**What to do**
Each line of the data below goes into the copy exactly; pictures do not.

:::::

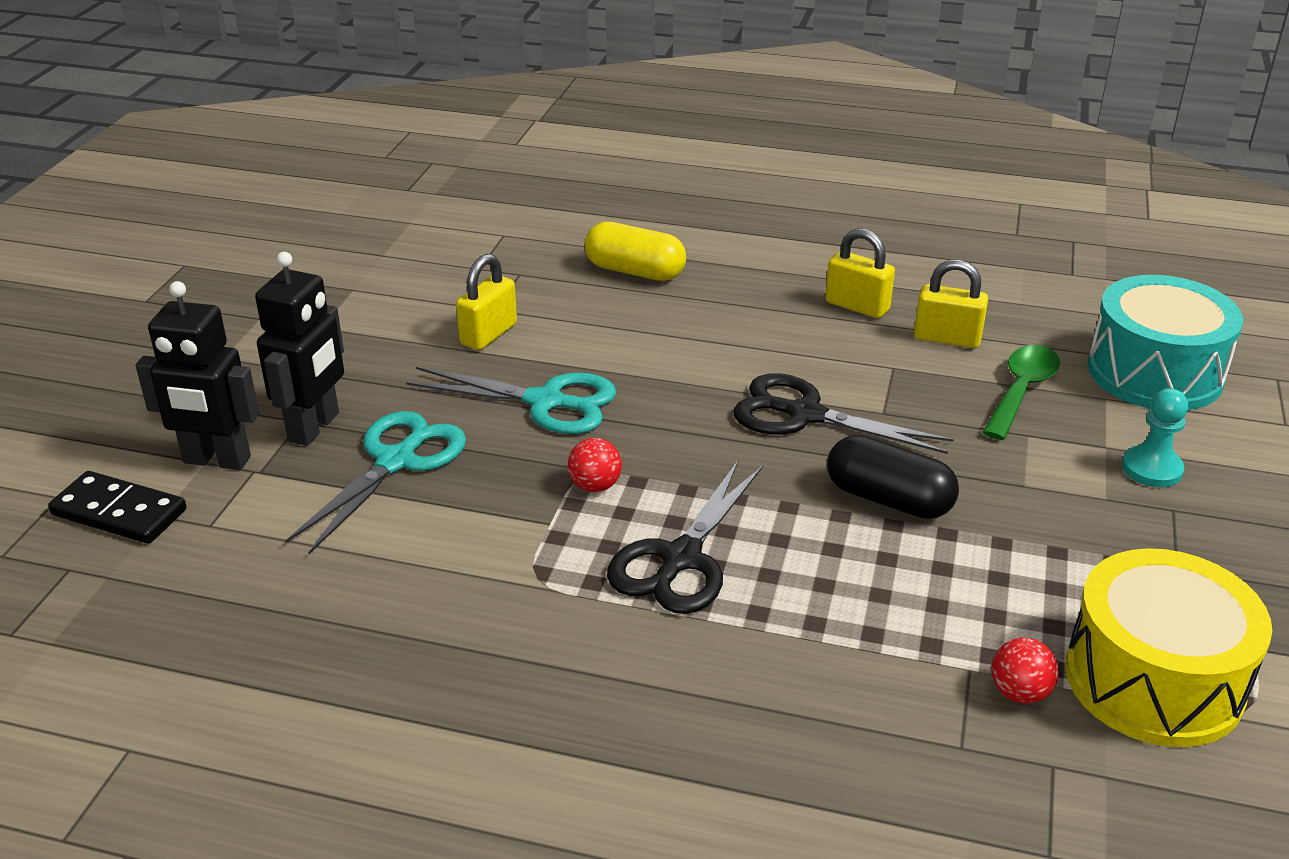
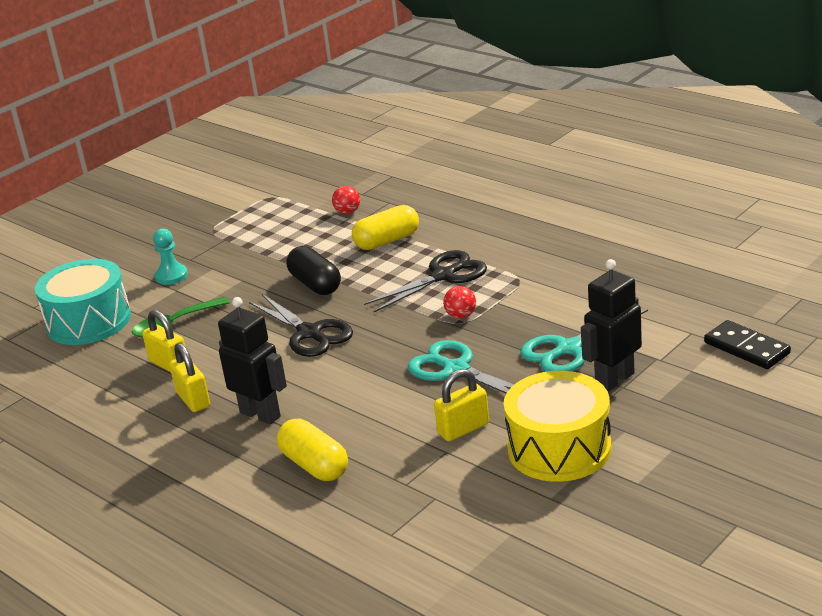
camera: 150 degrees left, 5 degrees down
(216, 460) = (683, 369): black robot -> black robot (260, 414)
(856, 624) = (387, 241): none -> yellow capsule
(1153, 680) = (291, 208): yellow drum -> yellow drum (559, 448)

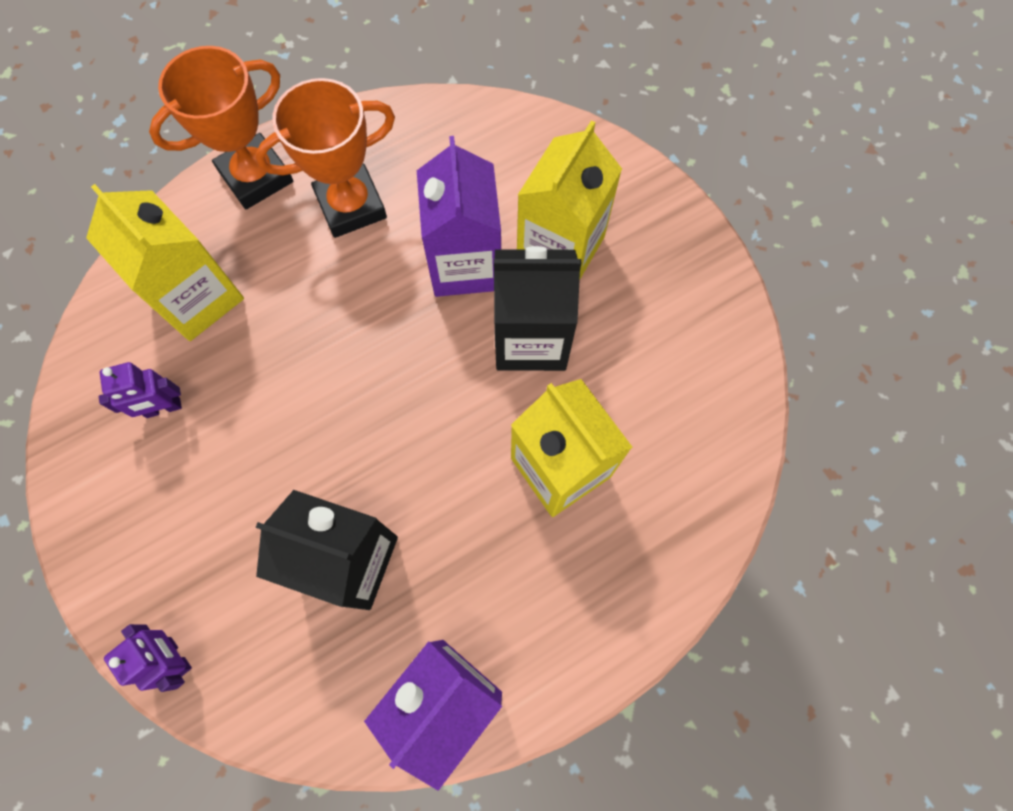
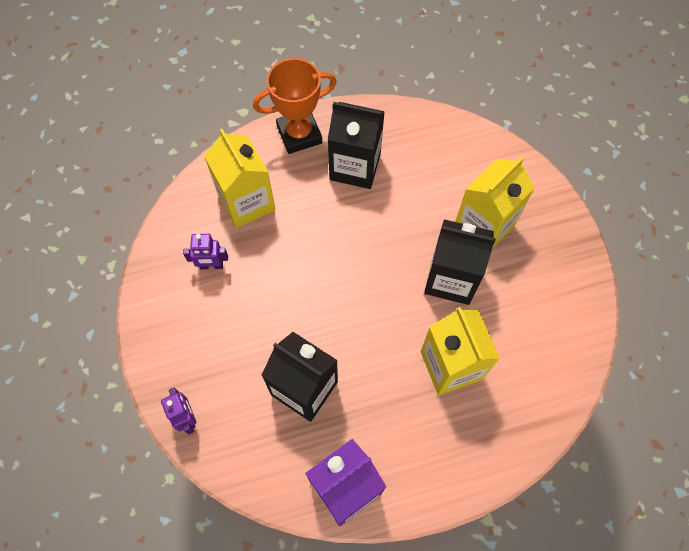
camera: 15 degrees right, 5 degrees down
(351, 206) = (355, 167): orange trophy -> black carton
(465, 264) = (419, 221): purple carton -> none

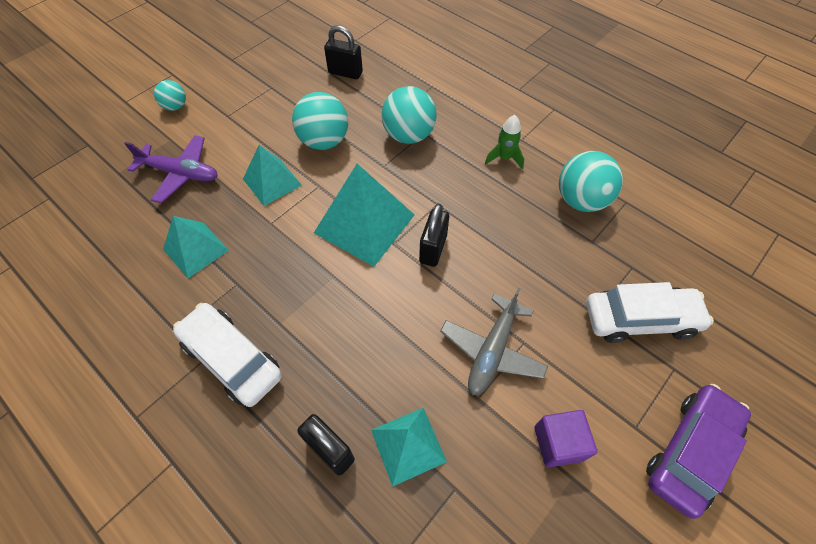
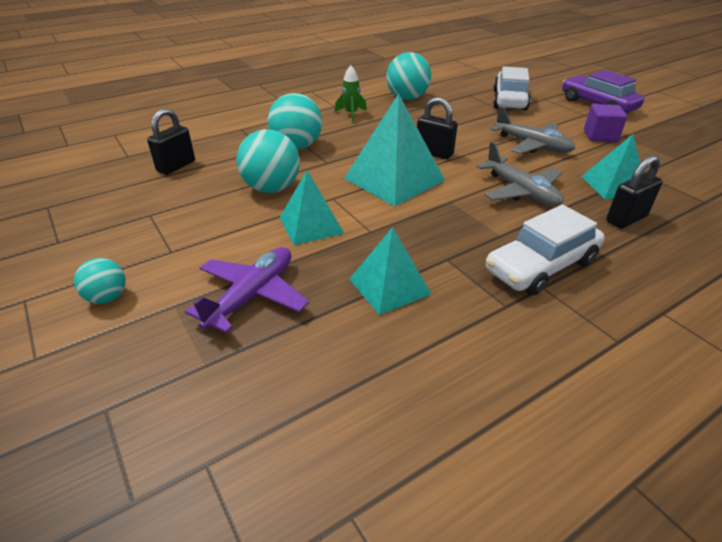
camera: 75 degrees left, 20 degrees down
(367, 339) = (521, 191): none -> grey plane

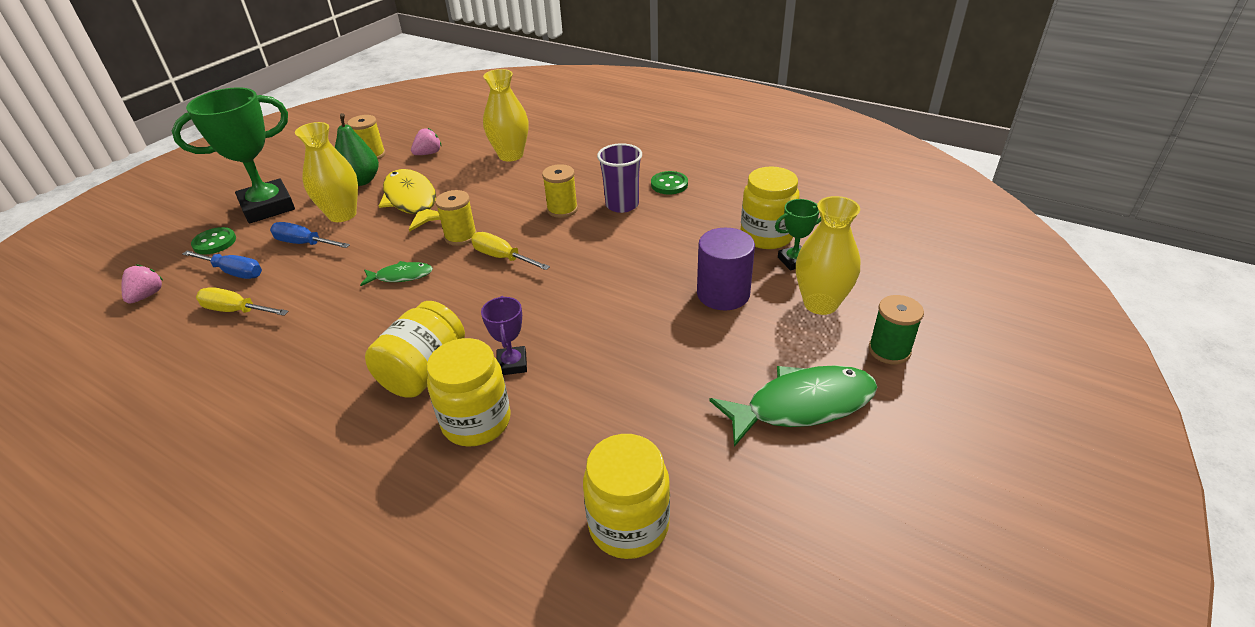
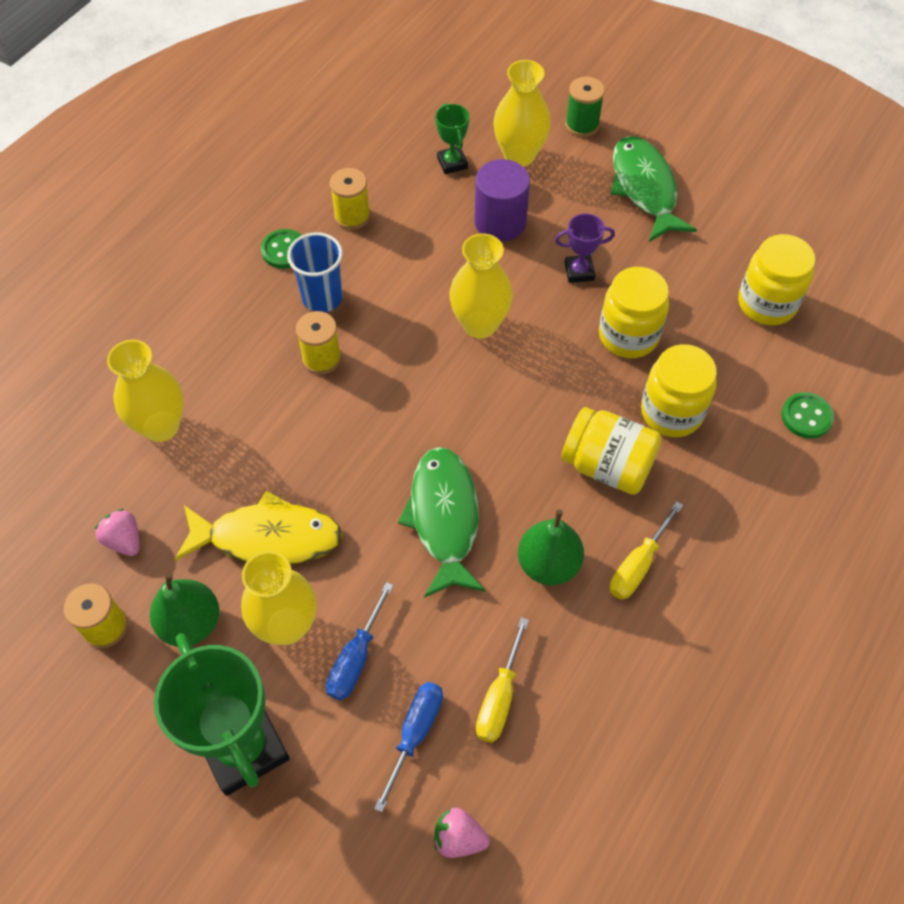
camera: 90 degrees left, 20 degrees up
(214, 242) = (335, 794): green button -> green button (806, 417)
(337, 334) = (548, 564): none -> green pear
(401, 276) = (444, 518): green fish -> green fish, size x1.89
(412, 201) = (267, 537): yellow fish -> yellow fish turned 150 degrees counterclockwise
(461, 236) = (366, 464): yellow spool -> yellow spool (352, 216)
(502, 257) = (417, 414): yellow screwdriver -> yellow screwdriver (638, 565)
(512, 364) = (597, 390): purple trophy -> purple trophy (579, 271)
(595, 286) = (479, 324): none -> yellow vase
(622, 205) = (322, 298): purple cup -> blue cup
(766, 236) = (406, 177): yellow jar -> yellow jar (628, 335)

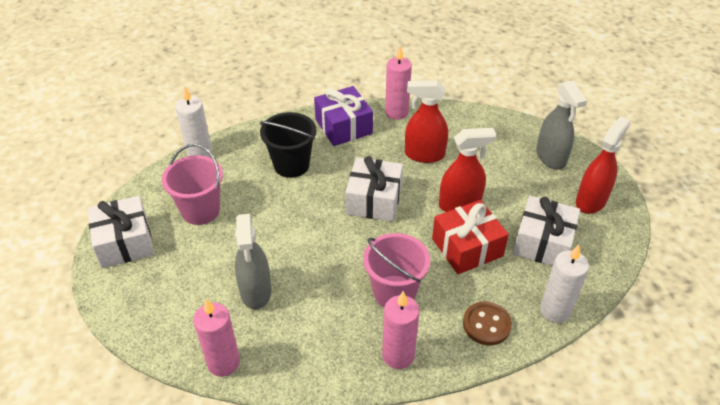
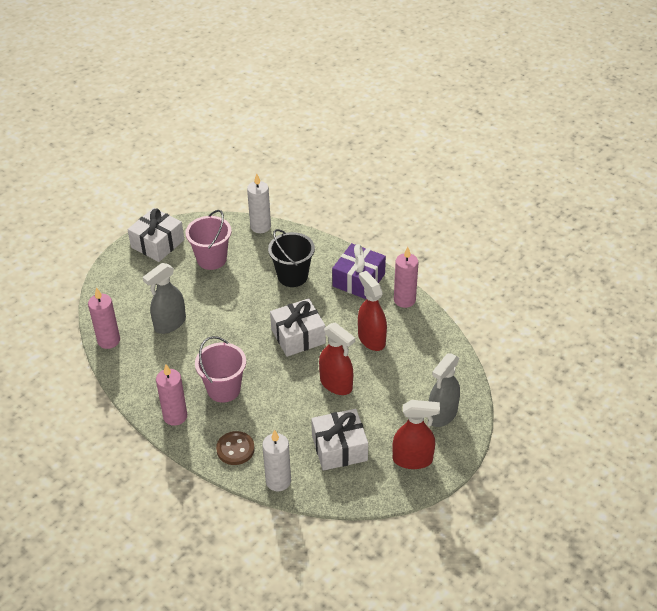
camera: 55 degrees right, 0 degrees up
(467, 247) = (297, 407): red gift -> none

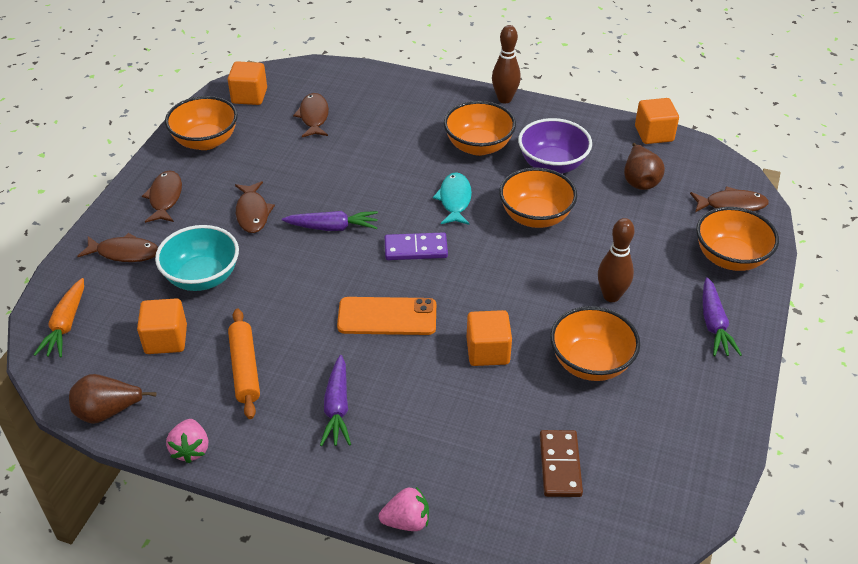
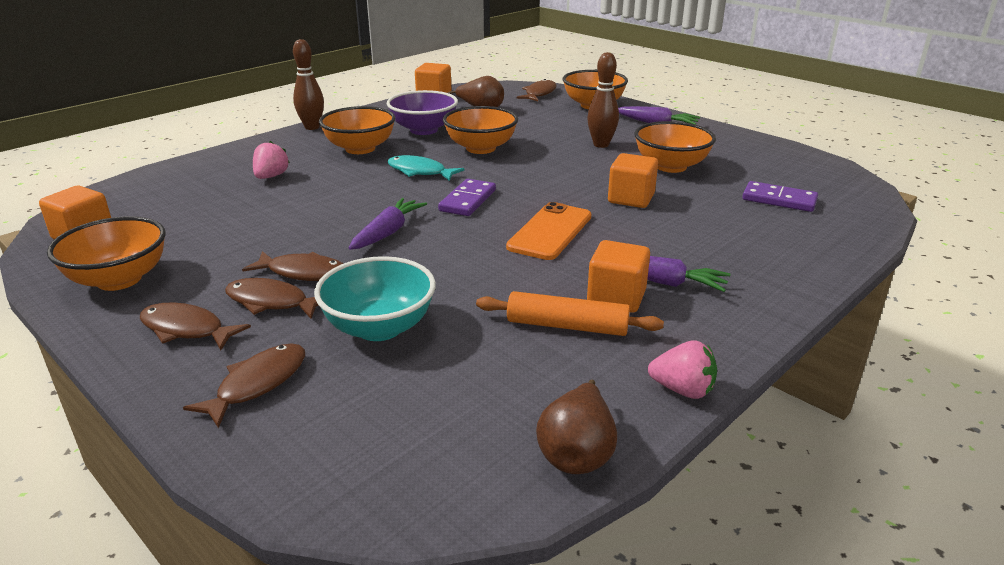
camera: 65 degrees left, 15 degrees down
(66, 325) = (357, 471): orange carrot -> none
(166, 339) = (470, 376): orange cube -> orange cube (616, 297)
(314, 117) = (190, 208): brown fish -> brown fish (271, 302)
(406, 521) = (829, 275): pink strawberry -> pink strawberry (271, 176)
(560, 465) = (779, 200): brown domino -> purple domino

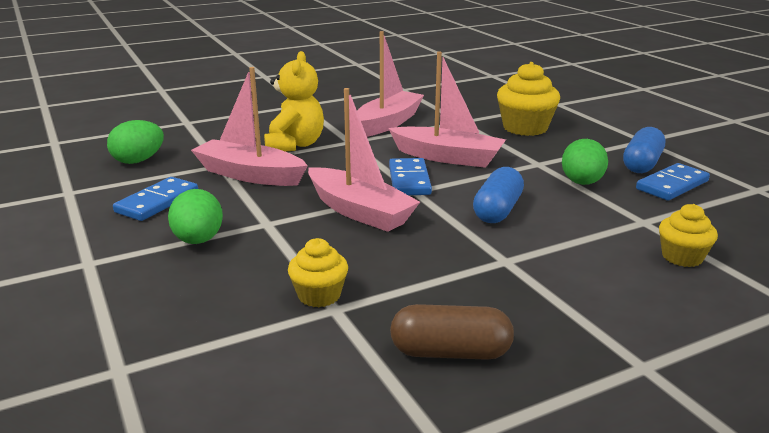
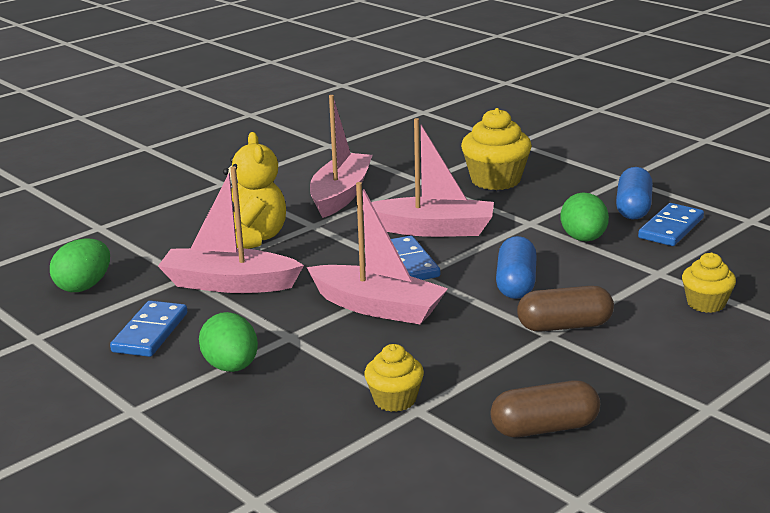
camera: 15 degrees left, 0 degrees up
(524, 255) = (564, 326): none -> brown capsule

:::::

**Task solution**
camera: 150 degrees left, 5 degrees down
(216, 460) = (683, 369): black robot -> black robot (260, 414)
(856, 624) = (387, 241): none -> yellow capsule
(1153, 680) = (291, 208): yellow drum -> yellow drum (559, 448)

camera: 15 degrees right, 5 degrees down
(351, 206) = (355, 167): orange trophy -> black carton
(465, 264) = (419, 221): purple carton -> none

camera: 75 degrees left, 20 degrees down
(367, 339) = (521, 191): none -> grey plane

camera: 90 degrees left, 20 degrees up
(214, 242) = (335, 794): green button -> green button (806, 417)
(337, 334) = (548, 564): none -> green pear
(401, 276) = (444, 518): green fish -> green fish, size x1.89
(412, 201) = (267, 537): yellow fish -> yellow fish turned 150 degrees counterclockwise
(461, 236) = (366, 464): yellow spool -> yellow spool (352, 216)
(502, 257) = (417, 414): yellow screwdriver -> yellow screwdriver (638, 565)
(512, 364) = (597, 390): purple trophy -> purple trophy (579, 271)
(595, 286) = (479, 324): none -> yellow vase
(622, 205) = (322, 298): purple cup -> blue cup
(766, 236) = (406, 177): yellow jar -> yellow jar (628, 335)

camera: 55 degrees right, 0 degrees up
(467, 247) = (297, 407): red gift -> none

camera: 65 degrees left, 15 degrees down
(66, 325) = (357, 471): orange carrot -> none
(166, 339) = (470, 376): orange cube -> orange cube (616, 297)
(314, 117) = (190, 208): brown fish -> brown fish (271, 302)
(406, 521) = (829, 275): pink strawberry -> pink strawberry (271, 176)
(560, 465) = (779, 200): brown domino -> purple domino

camera: 15 degrees left, 0 degrees up
(524, 255) = (564, 326): none -> brown capsule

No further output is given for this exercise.